● GOAL OF THE EXERCISE: Give back only the lines in the records below from the one with "(248, 442) = (208, 258): none" to the one with "(367, 88) = (130, 436): orange", both inclusive, word for word.

● EXCERPTED DATA:

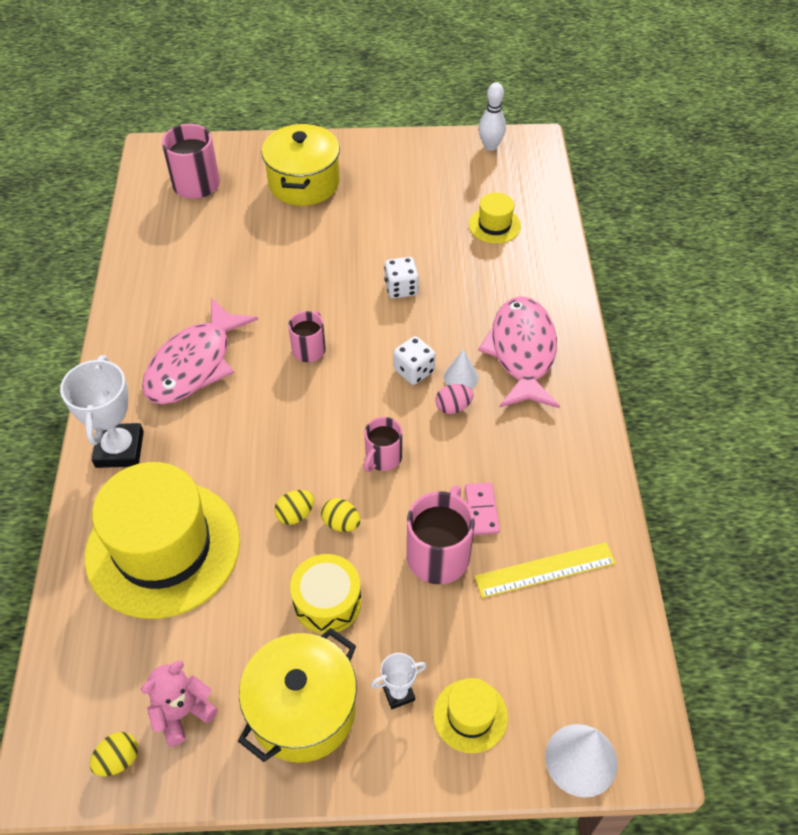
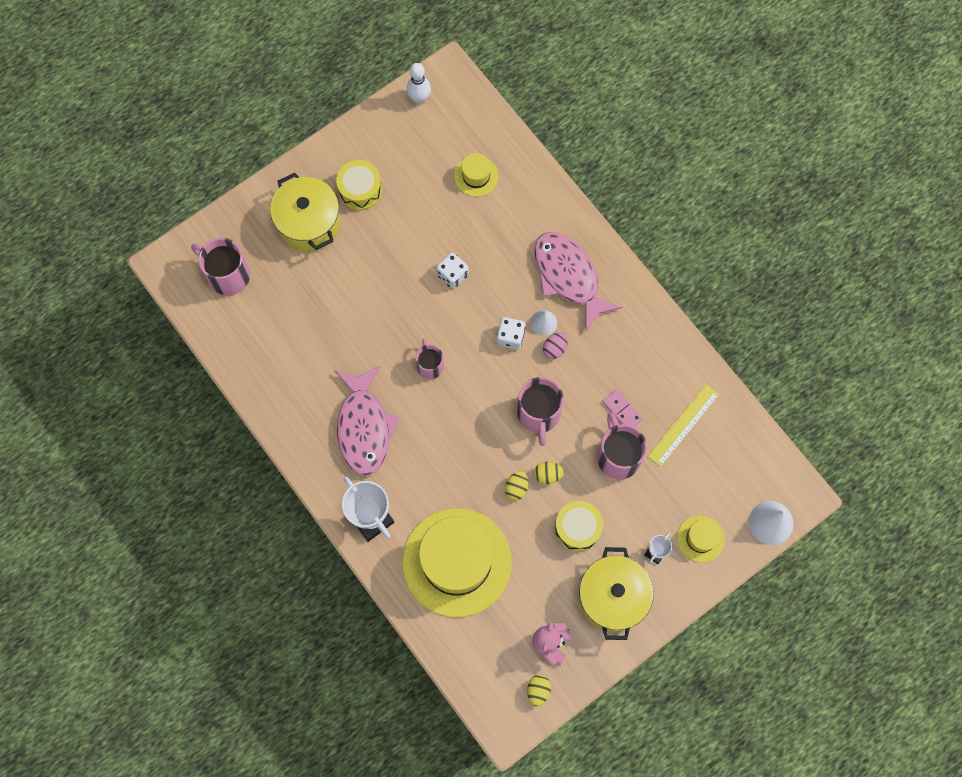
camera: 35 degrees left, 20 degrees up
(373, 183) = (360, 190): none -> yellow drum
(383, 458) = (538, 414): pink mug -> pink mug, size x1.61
---
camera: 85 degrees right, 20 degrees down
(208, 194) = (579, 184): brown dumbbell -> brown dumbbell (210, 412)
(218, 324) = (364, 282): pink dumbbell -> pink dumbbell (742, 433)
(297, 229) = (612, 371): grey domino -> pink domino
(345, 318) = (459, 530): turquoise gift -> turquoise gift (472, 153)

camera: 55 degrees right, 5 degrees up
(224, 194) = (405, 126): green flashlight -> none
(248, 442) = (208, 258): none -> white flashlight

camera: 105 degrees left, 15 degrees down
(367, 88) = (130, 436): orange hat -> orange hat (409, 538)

● THE COMPLETED TASK:
(248, 442) = (208, 258): none -> white flashlight

camera: 105 degrees left, 15 degrees down
(367, 88) = (130, 436): orange hat -> orange hat (409, 538)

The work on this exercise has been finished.